§ **WHAT YOU NEED TO DO**: A single number is the answer here: the count of lines in the data below that include the word "pink".

[DATA FOR REVIEW Boundary: Start]

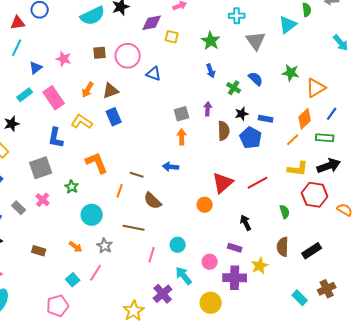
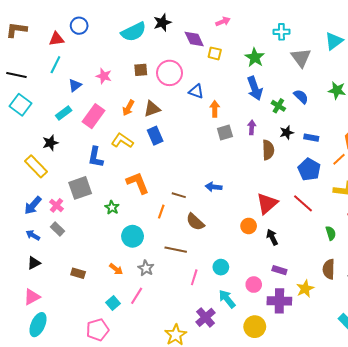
purple diamond: (152, 23) -> (194, 39), turned 75
blue arrow: (211, 71) -> (255, 88), size x1.6
pink rectangle: (54, 98) -> (93, 116), turned 70
orange arrow: (182, 137) -> (215, 109), moved
blue pentagon: (251, 138) -> (309, 169), moved
red line: (258, 183) -> (303, 203), turned 70
pink cross: (43, 200) -> (56, 205), moved
black arrow: (246, 223) -> (272, 237), moved

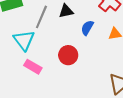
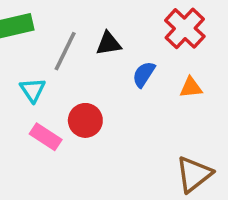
cyan triangle: (24, 40) -> (33, 90), size x0.7
red circle: (68, 55) -> (85, 120), moved

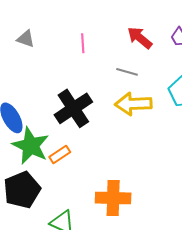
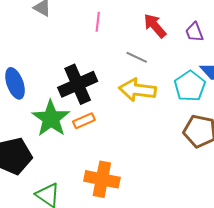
green star: (31, 146) -> (51, 118), moved
orange rectangle: (60, 154) -> (84, 121), moved

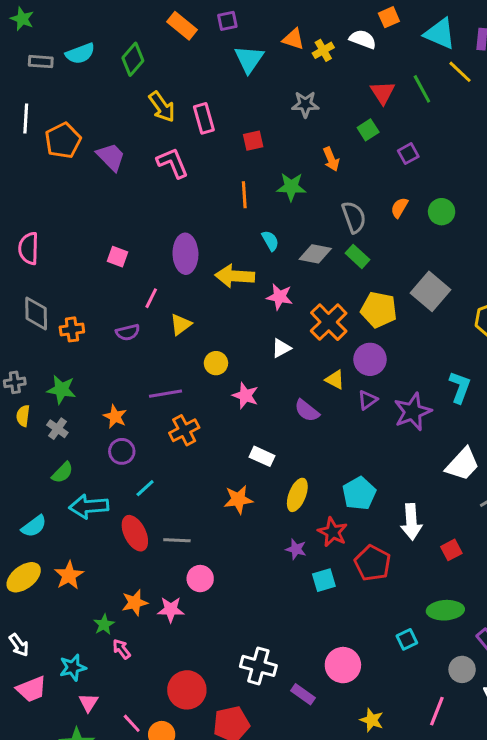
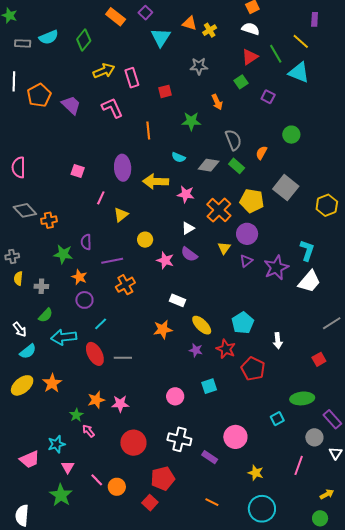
purple square: (227, 21) -> (145, 13), turned -32
cyan triangle: (440, 34) -> (299, 72), moved
white semicircle: (363, 39) -> (251, 29), moved
red triangle: (383, 93) -> (250, 57), turned 30
yellow arrow: (162, 107) -> (104, 71), turned -75
purple square: (408, 154) -> (268, 97), turned -32
orange line: (244, 195) -> (148, 131), moved
orange semicircle: (399, 208) -> (261, 153), moved
cyan semicircle: (270, 241) -> (178, 157), turned 144
gray diamond: (36, 313) -> (25, 210), turned -40
purple semicircle: (128, 332) -> (86, 242), moved, turned 105
yellow triangle: (335, 380) -> (224, 248), turned 40
green star: (61, 390) -> (63, 254), moved
purple semicircle: (307, 411) -> (189, 254), moved
gray cross: (57, 429) -> (41, 286), turned -32
white trapezoid: (463, 464) -> (309, 281), moved
yellow ellipse: (297, 495) -> (202, 325), turned -65
white arrow: (411, 522) -> (278, 341), size x0.7
purple star: (296, 549) -> (196, 350), moved
red square: (451, 550) -> (319, 359), moved
pink circle: (200, 579) -> (175, 396), moved
cyan square: (324, 580) -> (209, 386), moved
white arrow: (19, 645) -> (20, 329), moved
red circle: (187, 690) -> (133, 443), moved

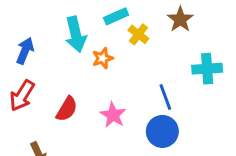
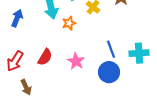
cyan cross: (207, 69) -> (139, 53), moved
red arrow: (22, 96) -> (15, 61), moved

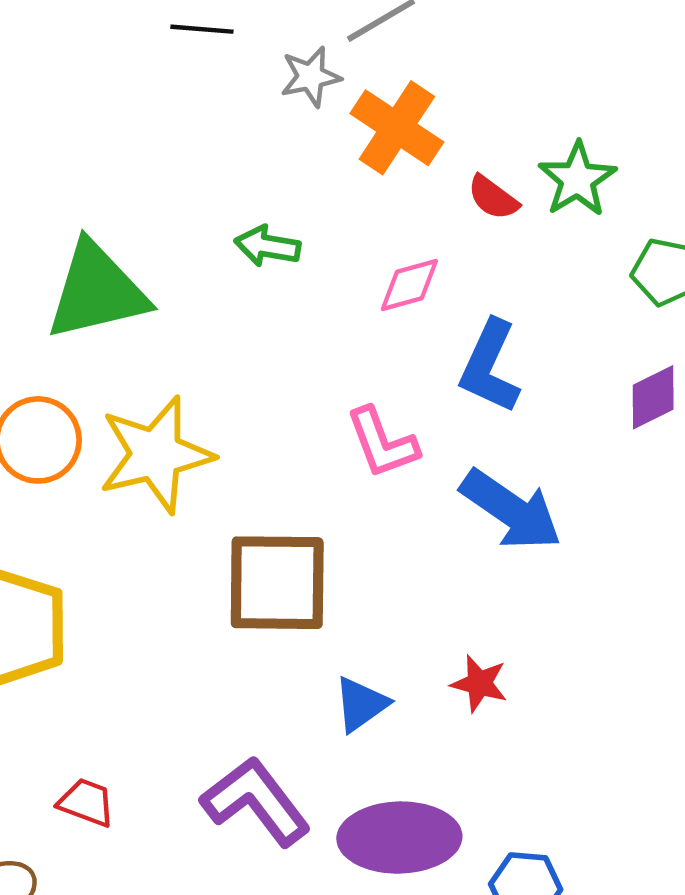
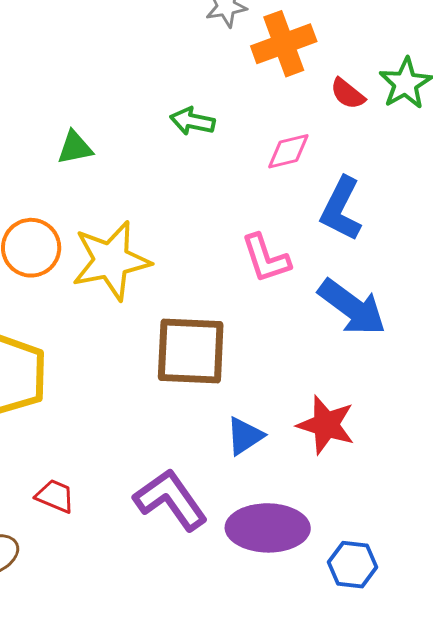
orange cross: (397, 128) -> (284, 44), turned 34
green triangle: (97, 291) -> (75, 148), size x0.5
red star: (479, 683) -> (326, 425), size x1.5

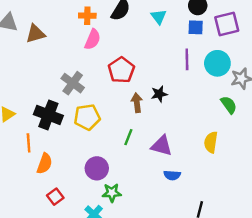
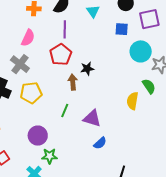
blue square: (196, 27) -> (122, 29), moved
pink semicircle: (93, 39) -> (28, 38), moved
purple line: (187, 59) -> (65, 29), moved
black star: (159, 94) -> (87, 69), moved
yellow semicircle: (211, 142) -> (132, 101), moved
blue semicircle: (172, 175) -> (100, 143), turned -48

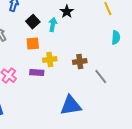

[DATA FOR REVIEW Boundary: End]

§ **ANSWER TO THIS TASK**: 4